-------- Available data --------

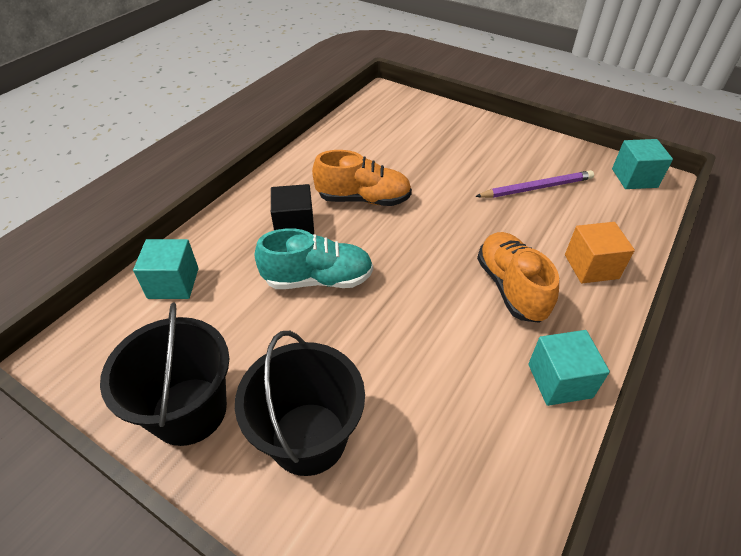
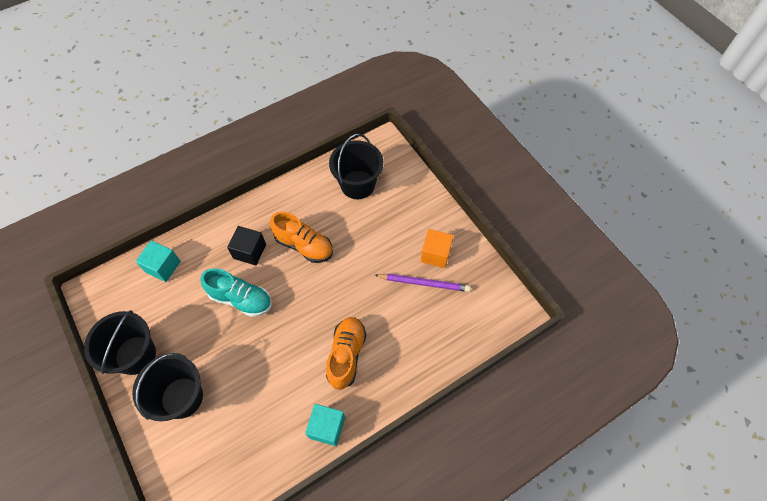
camera: 25 degrees right, 15 degrees up
(384, 131) = (357, 185): none -> black bucket
(591, 266) = (407, 362): orange cube -> orange cube (435, 254)
(634, 178) = (501, 303): turquoise cube -> none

--------

• **Work to complete**: Copy out every line of the listing where the word "cube" occurs.

• **Solution**:
(591, 266) = (407, 362): orange cube -> orange cube (435, 254)
(634, 178) = (501, 303): turquoise cube -> none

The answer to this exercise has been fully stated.